[PROVIDED ENTRIES]
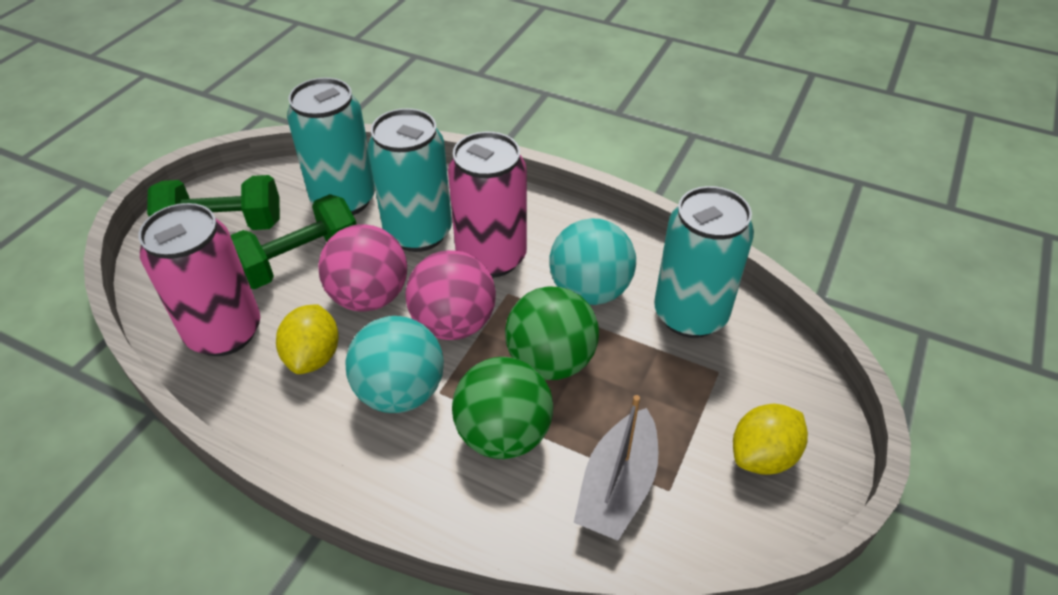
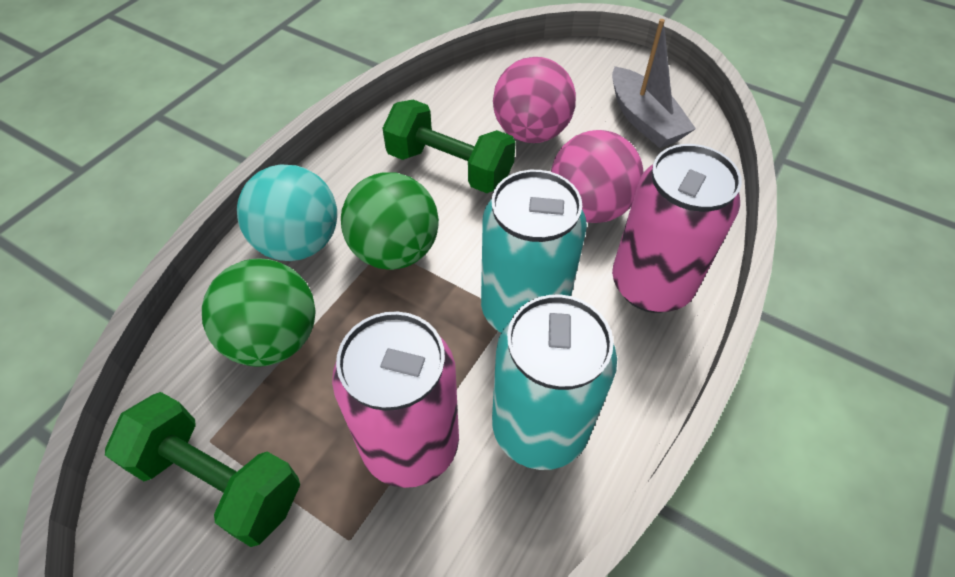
turquoise ball: 2 -> 1
turquoise can: 3 -> 2
yellow lemon: 2 -> 0

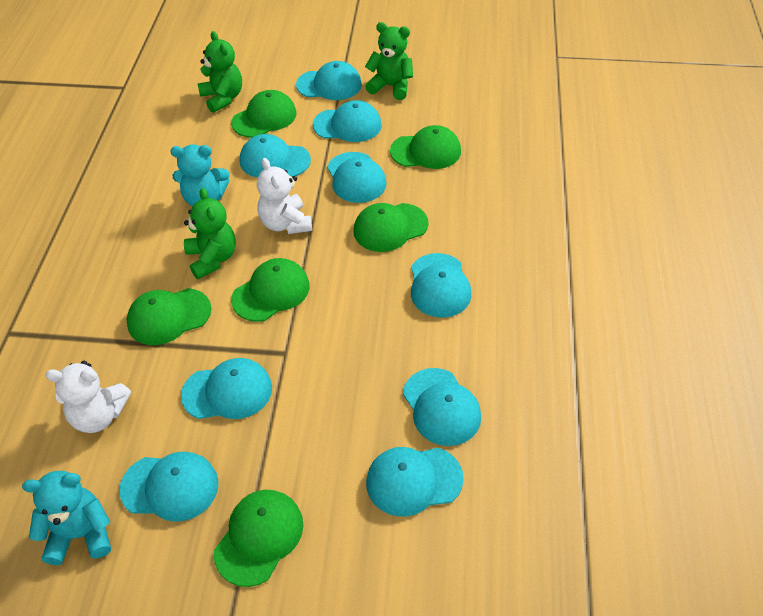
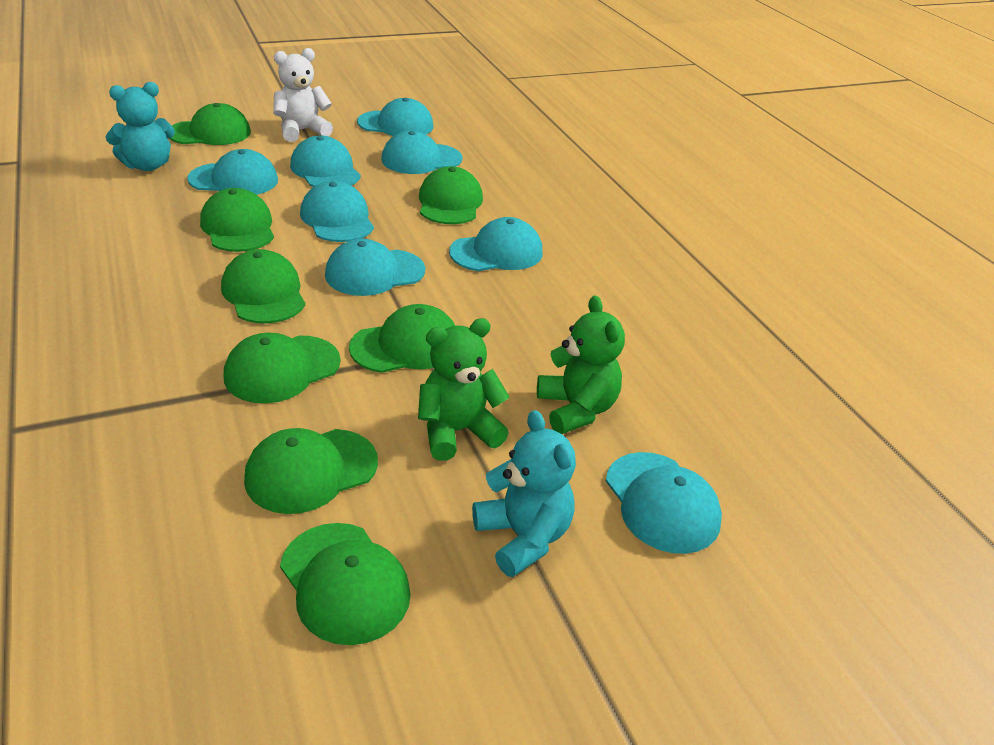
green cap: 6 -> 8
green teddy bear: 3 -> 2
turquoise cap: 9 -> 8
white teddy bear: 2 -> 1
[/PROVIDED ENTRIES]
Pictures are to be left out, while the records are copied word for word.

turquoise ball: 2 -> 1
turquoise can: 3 -> 2
yellow lemon: 2 -> 0

green cap: 6 -> 8
green teddy bear: 3 -> 2
turquoise cap: 9 -> 8
white teddy bear: 2 -> 1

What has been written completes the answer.